[Recorded data]

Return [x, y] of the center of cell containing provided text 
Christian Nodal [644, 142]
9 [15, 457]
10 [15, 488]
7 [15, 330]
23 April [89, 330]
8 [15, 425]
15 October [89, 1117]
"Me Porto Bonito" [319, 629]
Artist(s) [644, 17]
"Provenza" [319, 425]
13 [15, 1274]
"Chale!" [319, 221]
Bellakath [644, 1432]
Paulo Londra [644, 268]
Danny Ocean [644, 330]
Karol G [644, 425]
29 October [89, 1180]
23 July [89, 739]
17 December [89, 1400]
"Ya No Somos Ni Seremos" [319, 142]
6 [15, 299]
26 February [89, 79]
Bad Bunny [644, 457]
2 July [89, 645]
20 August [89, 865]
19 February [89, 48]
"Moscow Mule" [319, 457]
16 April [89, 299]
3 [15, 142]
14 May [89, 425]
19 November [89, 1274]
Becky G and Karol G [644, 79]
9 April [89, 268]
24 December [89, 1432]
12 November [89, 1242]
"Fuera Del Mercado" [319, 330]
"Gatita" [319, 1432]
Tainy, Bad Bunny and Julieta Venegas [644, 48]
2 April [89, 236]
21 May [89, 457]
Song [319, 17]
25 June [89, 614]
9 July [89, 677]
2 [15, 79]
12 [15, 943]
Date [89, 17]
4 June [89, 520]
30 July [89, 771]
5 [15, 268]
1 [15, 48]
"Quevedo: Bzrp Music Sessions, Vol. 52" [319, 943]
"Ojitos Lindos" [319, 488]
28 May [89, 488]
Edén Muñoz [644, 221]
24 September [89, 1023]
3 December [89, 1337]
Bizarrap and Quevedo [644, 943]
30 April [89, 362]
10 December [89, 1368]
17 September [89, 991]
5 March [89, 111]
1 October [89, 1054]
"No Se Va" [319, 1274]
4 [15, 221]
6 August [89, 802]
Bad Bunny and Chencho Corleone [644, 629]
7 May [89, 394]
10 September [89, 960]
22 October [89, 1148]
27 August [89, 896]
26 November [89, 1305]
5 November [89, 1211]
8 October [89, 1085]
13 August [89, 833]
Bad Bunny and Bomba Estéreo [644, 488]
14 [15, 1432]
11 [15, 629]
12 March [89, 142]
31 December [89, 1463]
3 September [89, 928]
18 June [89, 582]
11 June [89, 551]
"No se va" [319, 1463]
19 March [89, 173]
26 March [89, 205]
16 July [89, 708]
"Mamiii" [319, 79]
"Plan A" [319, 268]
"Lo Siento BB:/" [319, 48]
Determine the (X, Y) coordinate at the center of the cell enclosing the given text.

What to produce
Copy all of the entries above word for word, from the first line through the last.

Solution
Return [x, y] of the center of cell containing provided text 
Christian Nodal [644, 142]
9 [15, 457]
10 [15, 488]
7 [15, 330]
23 April [89, 330]
8 [15, 425]
15 October [89, 1117]
"Me Porto Bonito" [319, 629]
Artist(s) [644, 17]
"Provenza" [319, 425]
13 [15, 1274]
"Chale!" [319, 221]
Bellakath [644, 1432]
Paulo Londra [644, 268]
Danny Ocean [644, 330]
Karol G [644, 425]
29 October [89, 1180]
23 July [89, 739]
17 December [89, 1400]
"Ya No Somos Ni Seremos" [319, 142]
6 [15, 299]
26 February [89, 79]
Bad Bunny [644, 457]
2 July [89, 645]
20 August [89, 865]
19 February [89, 48]
"Moscow Mule" [319, 457]
16 April [89, 299]
3 [15, 142]
14 May [89, 425]
19 November [89, 1274]
Becky G and Karol G [644, 79]
9 April [89, 268]
24 December [89, 1432]
12 November [89, 1242]
"Fuera Del Mercado" [319, 330]
"Gatita" [319, 1432]
Tainy, Bad Bunny and Julieta Venegas [644, 48]
2 April [89, 236]
21 May [89, 457]
Song [319, 17]
25 June [89, 614]
9 July [89, 677]
2 [15, 79]
12 [15, 943]
Date [89, 17]
4 June [89, 520]
30 July [89, 771]
5 [15, 268]
1 [15, 48]
"Quevedo: Bzrp Music Sessions, Vol. 52" [319, 943]
"Ojitos Lindos" [319, 488]
28 May [89, 488]
Edén Muñoz [644, 221]
24 September [89, 1023]
3 December [89, 1337]
Bizarrap and Quevedo [644, 943]
30 April [89, 362]
10 December [89, 1368]
17 September [89, 991]
5 March [89, 111]
1 October [89, 1054]
"No Se Va" [319, 1274]
4 [15, 221]
6 August [89, 802]
Bad Bunny and Chencho Corleone [644, 629]
7 May [89, 394]
10 September [89, 960]
22 October [89, 1148]
27 August [89, 896]
26 November [89, 1305]
5 November [89, 1211]
8 October [89, 1085]
13 August [89, 833]
Bad Bunny and Bomba Estéreo [644, 488]
14 [15, 1432]
11 [15, 629]
12 March [89, 142]
31 December [89, 1463]
3 September [89, 928]
18 June [89, 582]
11 June [89, 551]
"No se va" [319, 1463]
19 March [89, 173]
26 March [89, 205]
16 July [89, 708]
"Mamiii" [319, 79]
"Plan A" [319, 268]
"Lo Siento BB:/" [319, 48]
Determine the (X, Y) coordinate at the center of the cell enclosing the given text.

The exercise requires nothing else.